• What you are asked to do:
Please filter the data down to the lines that include the word "button" and copy them.

• Data for this exercise:
+ + + + + + +
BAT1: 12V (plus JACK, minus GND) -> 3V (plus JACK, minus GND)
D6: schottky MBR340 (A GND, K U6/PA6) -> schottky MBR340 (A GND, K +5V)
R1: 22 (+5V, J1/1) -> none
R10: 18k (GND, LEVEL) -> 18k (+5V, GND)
+ + + + + + +
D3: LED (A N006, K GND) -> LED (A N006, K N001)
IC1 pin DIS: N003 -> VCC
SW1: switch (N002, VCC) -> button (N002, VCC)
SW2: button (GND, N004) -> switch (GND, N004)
+ + + + + + +
• Output:
SW1: switch (N002, VCC) -> button (N002, VCC)
SW2: button (GND, N004) -> switch (GND, N004)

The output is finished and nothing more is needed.